• **About this exercise**
What's needed: every entry, printed exactly, minus the images.

• **Provided material**
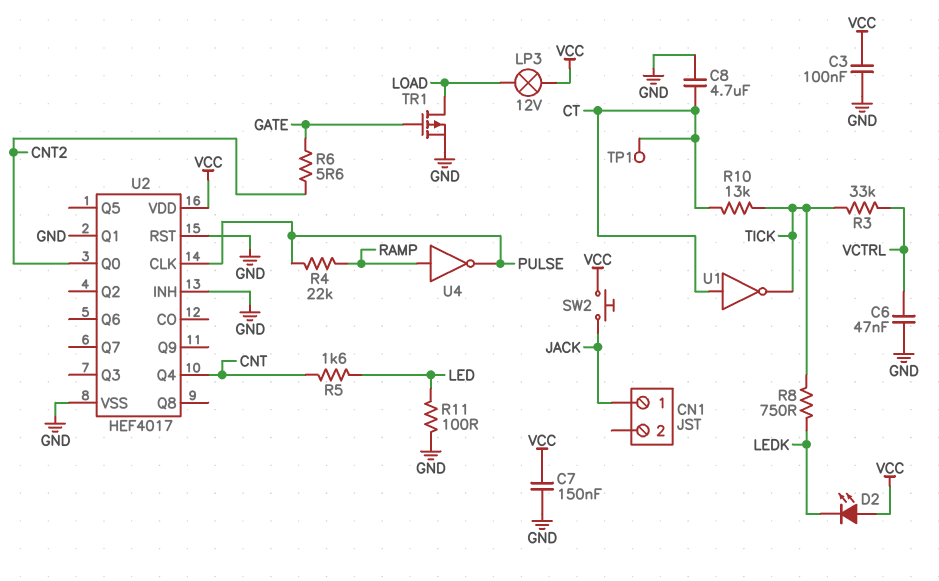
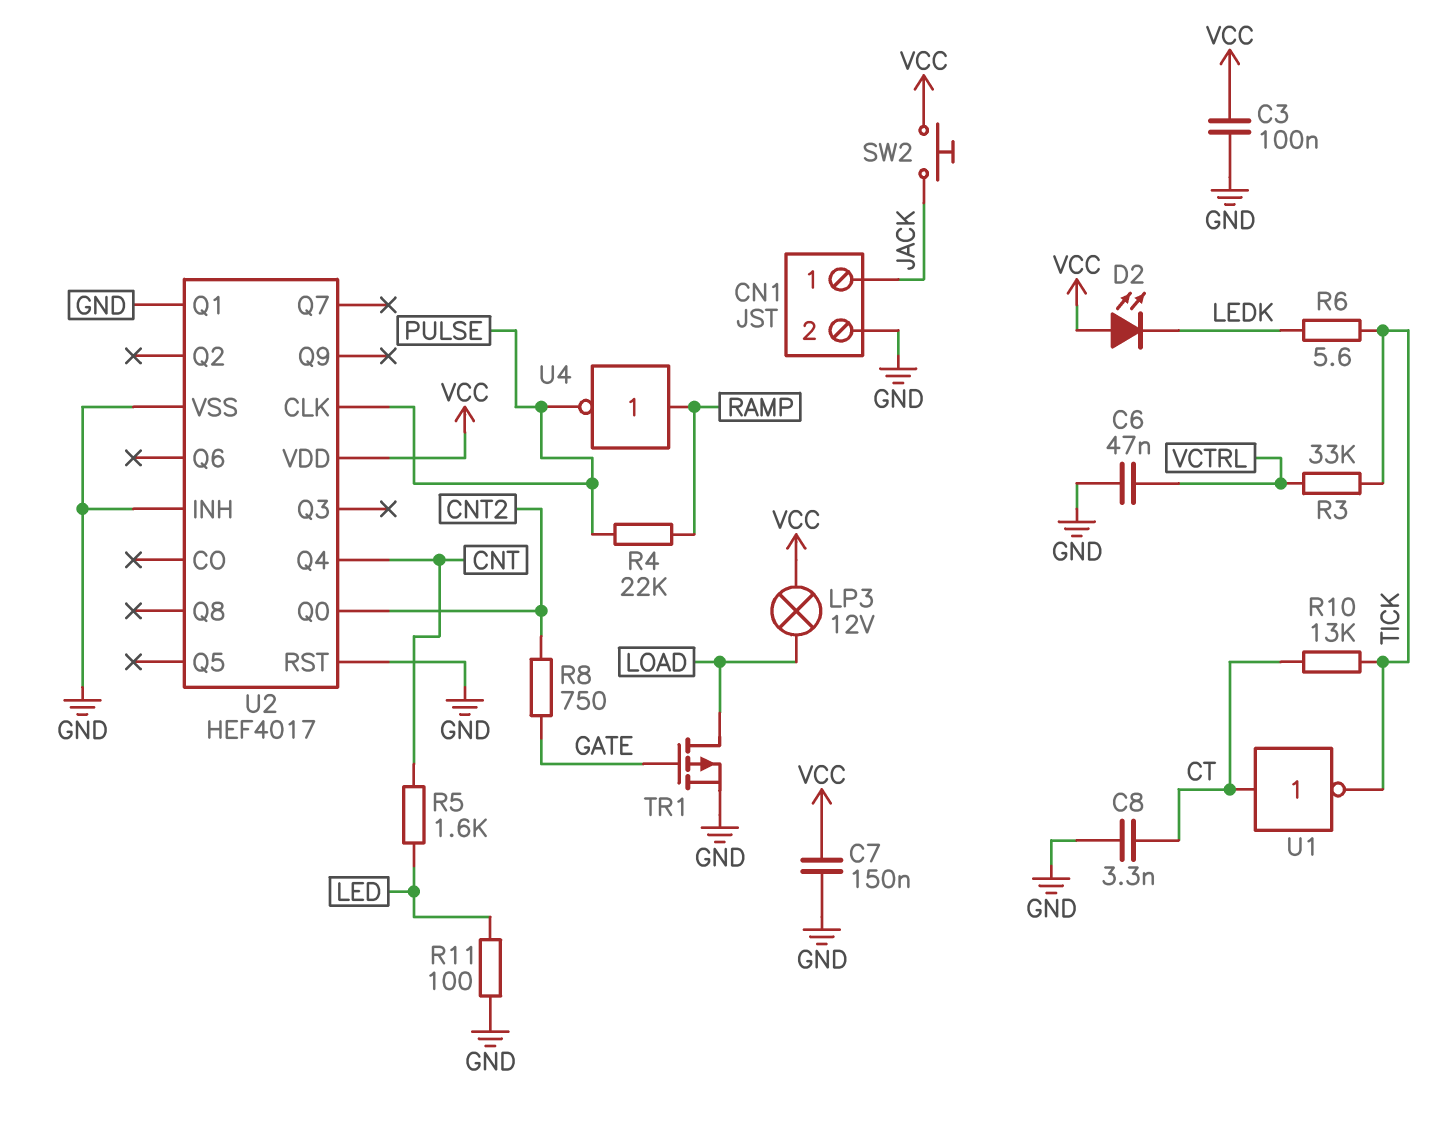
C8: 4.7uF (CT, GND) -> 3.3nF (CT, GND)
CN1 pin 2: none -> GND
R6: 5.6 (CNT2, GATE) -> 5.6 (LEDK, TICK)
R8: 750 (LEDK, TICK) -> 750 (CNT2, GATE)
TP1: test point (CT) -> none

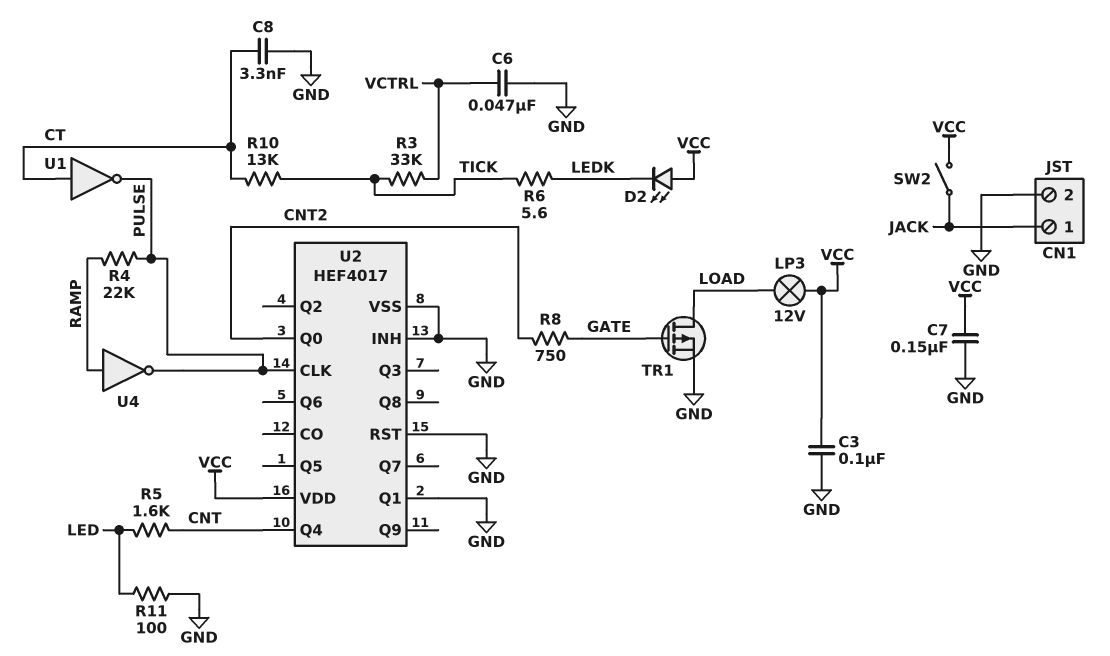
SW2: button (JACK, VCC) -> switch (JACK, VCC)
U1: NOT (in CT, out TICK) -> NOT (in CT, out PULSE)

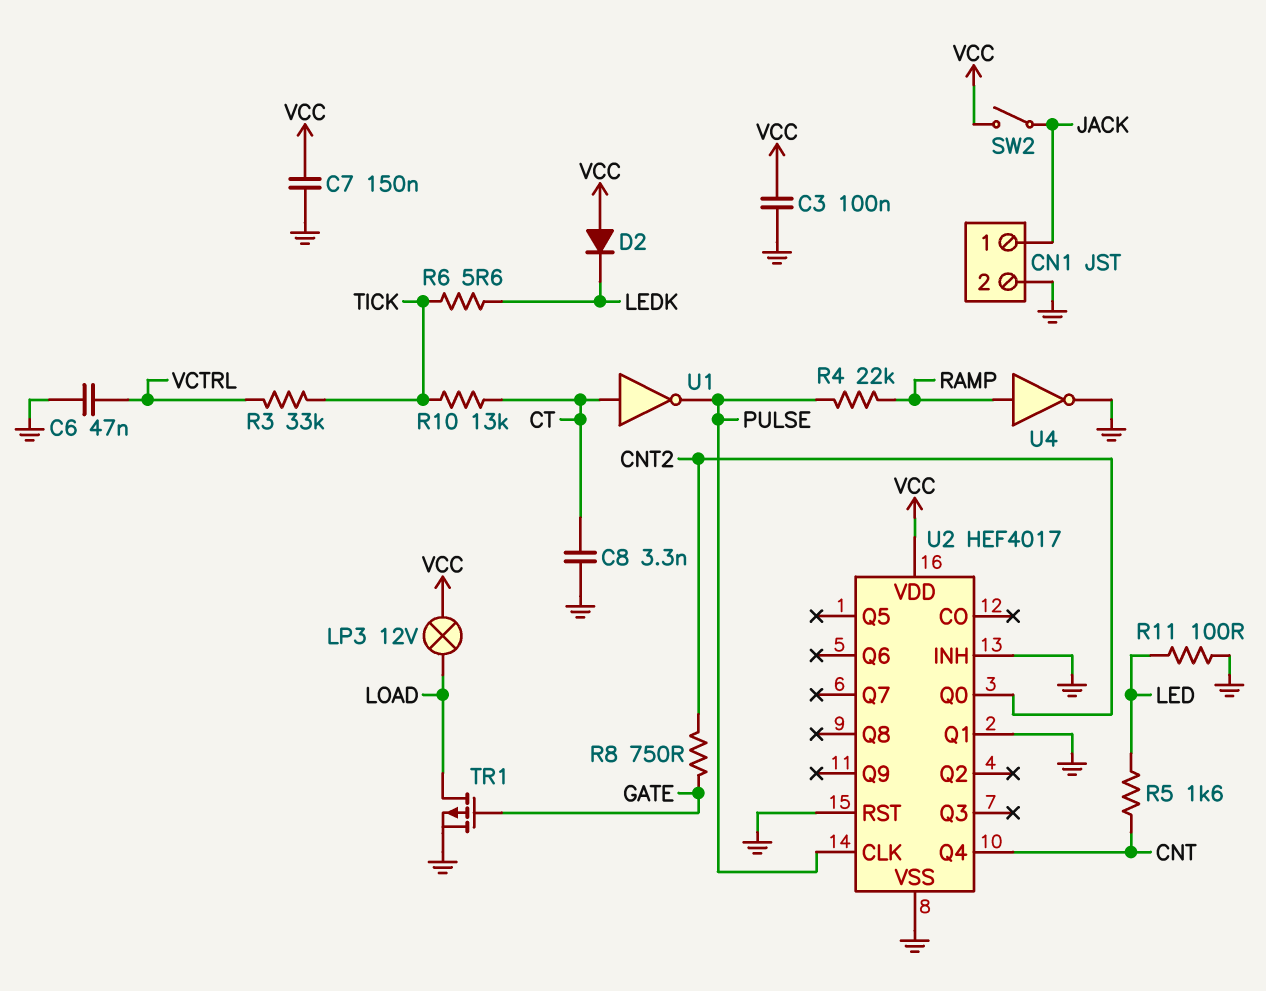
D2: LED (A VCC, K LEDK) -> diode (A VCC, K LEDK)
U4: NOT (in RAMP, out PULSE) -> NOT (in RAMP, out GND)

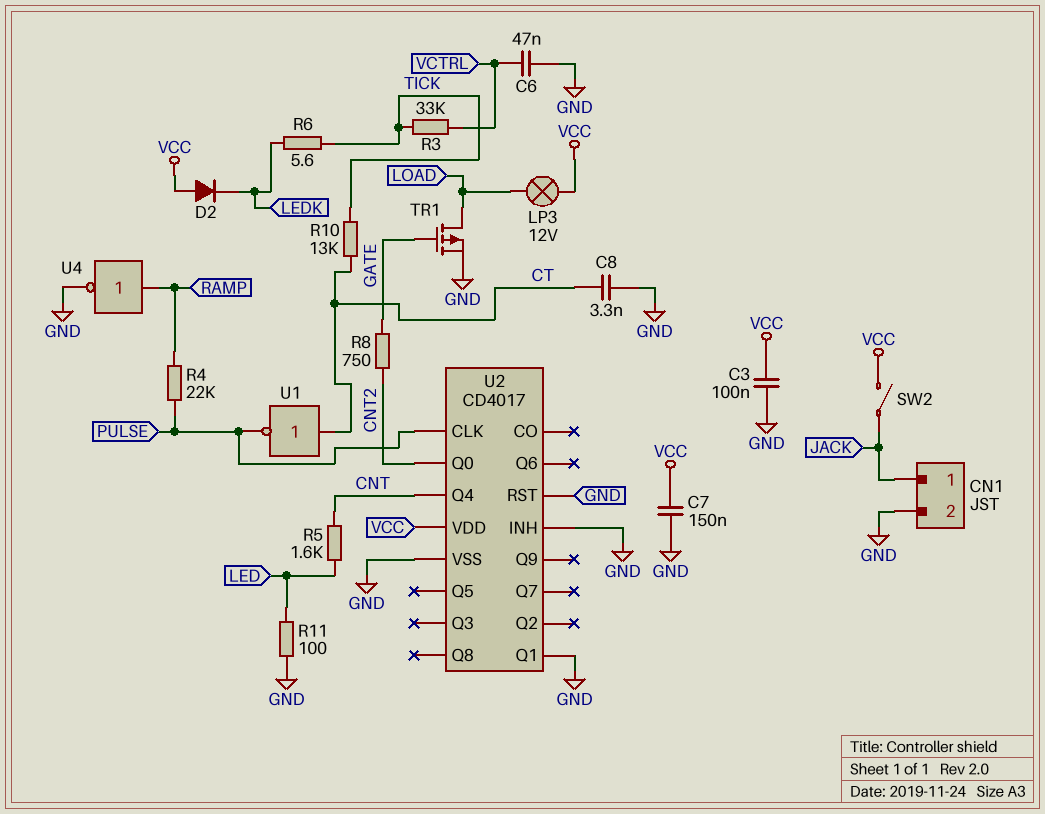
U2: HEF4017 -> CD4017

• **Task answer**
C8: 4.7uF (CT, GND) -> 3.3nF (CT, GND)
CN1 pin 2: none -> GND
R6: 5.6 (CNT2, GATE) -> 5.6 (LEDK, TICK)
R8: 750 (LEDK, TICK) -> 750 (CNT2, GATE)
TP1: test point (CT) -> none

SW2: button (JACK, VCC) -> switch (JACK, VCC)
U1: NOT (in CT, out TICK) -> NOT (in CT, out PULSE)

D2: LED (A VCC, K LEDK) -> diode (A VCC, K LEDK)
U4: NOT (in RAMP, out PULSE) -> NOT (in RAMP, out GND)

U2: HEF4017 -> CD4017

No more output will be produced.